• Aim:
Copy the lines below word for word, from the first one down to the line containing "purple hexagon: rotated 12", including both ends.

[Start Provided information]

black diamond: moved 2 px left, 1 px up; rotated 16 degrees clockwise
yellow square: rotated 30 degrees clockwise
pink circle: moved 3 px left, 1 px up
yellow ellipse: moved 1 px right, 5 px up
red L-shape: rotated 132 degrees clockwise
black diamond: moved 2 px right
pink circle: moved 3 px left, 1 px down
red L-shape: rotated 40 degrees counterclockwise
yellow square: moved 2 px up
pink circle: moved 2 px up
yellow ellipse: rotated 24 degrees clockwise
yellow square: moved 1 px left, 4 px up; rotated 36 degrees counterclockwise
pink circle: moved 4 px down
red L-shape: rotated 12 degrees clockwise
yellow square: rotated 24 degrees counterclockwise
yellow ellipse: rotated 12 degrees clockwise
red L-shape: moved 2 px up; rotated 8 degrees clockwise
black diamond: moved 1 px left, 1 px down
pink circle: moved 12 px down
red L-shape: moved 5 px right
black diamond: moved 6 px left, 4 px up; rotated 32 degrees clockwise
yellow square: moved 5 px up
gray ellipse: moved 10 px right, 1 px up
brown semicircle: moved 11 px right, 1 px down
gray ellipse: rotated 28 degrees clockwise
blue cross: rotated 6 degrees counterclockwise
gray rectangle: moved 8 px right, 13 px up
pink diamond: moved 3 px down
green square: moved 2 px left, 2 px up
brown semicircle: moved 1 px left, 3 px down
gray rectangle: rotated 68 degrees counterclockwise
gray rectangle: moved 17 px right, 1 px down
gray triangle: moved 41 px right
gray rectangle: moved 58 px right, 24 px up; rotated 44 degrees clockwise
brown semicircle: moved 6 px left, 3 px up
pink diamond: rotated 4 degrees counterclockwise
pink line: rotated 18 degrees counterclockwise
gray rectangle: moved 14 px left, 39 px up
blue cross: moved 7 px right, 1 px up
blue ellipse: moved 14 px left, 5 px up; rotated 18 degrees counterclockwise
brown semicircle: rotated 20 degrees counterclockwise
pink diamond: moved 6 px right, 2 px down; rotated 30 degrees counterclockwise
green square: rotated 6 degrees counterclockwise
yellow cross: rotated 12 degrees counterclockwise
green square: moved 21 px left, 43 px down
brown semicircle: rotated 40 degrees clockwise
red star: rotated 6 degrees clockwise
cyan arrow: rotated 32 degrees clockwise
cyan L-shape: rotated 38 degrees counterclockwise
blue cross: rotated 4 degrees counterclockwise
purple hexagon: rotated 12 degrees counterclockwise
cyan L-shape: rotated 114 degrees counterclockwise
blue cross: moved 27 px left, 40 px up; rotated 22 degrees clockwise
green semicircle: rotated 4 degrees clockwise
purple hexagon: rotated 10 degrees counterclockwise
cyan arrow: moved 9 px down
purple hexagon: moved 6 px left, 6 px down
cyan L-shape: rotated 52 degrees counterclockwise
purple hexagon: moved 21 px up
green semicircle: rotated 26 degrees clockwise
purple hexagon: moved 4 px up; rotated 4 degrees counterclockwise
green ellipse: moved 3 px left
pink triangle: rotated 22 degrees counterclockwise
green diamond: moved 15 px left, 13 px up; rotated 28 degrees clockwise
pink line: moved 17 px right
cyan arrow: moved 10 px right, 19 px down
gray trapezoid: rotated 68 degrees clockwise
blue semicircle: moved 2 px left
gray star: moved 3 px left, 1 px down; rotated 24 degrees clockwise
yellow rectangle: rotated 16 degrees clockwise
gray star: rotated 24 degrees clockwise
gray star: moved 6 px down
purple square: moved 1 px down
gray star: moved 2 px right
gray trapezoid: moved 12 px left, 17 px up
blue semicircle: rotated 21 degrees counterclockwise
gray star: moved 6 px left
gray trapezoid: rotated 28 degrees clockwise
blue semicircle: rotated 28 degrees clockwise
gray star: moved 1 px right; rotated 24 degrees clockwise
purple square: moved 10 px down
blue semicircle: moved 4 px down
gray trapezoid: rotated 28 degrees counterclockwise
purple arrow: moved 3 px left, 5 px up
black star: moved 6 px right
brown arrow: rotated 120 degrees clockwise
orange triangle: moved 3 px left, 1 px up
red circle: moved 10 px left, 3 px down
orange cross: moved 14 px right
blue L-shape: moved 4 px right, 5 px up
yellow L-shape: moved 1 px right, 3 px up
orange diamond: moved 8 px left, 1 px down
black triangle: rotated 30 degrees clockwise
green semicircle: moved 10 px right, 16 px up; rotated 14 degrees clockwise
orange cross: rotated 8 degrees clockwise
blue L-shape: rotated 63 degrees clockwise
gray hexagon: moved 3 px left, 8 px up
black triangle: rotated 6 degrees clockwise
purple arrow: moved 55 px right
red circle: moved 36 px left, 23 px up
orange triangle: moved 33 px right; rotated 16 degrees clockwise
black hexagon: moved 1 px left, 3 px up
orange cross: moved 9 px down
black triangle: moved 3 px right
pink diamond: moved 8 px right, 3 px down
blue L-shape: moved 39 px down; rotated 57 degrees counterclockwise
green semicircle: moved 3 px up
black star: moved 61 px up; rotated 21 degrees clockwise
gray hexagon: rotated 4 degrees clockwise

[End Provided information]

• Exercise output:
black diamond: moved 2 px left, 1 px up; rotated 16 degrees clockwise
yellow square: rotated 30 degrees clockwise
pink circle: moved 3 px left, 1 px up
yellow ellipse: moved 1 px right, 5 px up
red L-shape: rotated 132 degrees clockwise
black diamond: moved 2 px right
pink circle: moved 3 px left, 1 px down
red L-shape: rotated 40 degrees counterclockwise
yellow square: moved 2 px up
pink circle: moved 2 px up
yellow ellipse: rotated 24 degrees clockwise
yellow square: moved 1 px left, 4 px up; rotated 36 degrees counterclockwise
pink circle: moved 4 px down
red L-shape: rotated 12 degrees clockwise
yellow square: rotated 24 degrees counterclockwise
yellow ellipse: rotated 12 degrees clockwise
red L-shape: moved 2 px up; rotated 8 degrees clockwise
black diamond: moved 1 px left, 1 px down
pink circle: moved 12 px down
red L-shape: moved 5 px right
black diamond: moved 6 px left, 4 px up; rotated 32 degrees clockwise
yellow square: moved 5 px up
gray ellipse: moved 10 px right, 1 px up
brown semicircle: moved 11 px right, 1 px down
gray ellipse: rotated 28 degrees clockwise
blue cross: rotated 6 degrees counterclockwise
gray rectangle: moved 8 px right, 13 px up
pink diamond: moved 3 px down
green square: moved 2 px left, 2 px up
brown semicircle: moved 1 px left, 3 px down
gray rectangle: rotated 68 degrees counterclockwise
gray rectangle: moved 17 px right, 1 px down
gray triangle: moved 41 px right
gray rectangle: moved 58 px right, 24 px up; rotated 44 degrees clockwise
brown semicircle: moved 6 px left, 3 px up
pink diamond: rotated 4 degrees counterclockwise
pink line: rotated 18 degrees counterclockwise
gray rectangle: moved 14 px left, 39 px up
blue cross: moved 7 px right, 1 px up
blue ellipse: moved 14 px left, 5 px up; rotated 18 degrees counterclockwise
brown semicircle: rotated 20 degrees counterclockwise
pink diamond: moved 6 px right, 2 px down; rotated 30 degrees counterclockwise
green square: rotated 6 degrees counterclockwise
yellow cross: rotated 12 degrees counterclockwise
green square: moved 21 px left, 43 px down
brown semicircle: rotated 40 degrees clockwise
red star: rotated 6 degrees clockwise
cyan arrow: rotated 32 degrees clockwise
cyan L-shape: rotated 38 degrees counterclockwise
blue cross: rotated 4 degrees counterclockwise
purple hexagon: rotated 12 degrees counterclockwise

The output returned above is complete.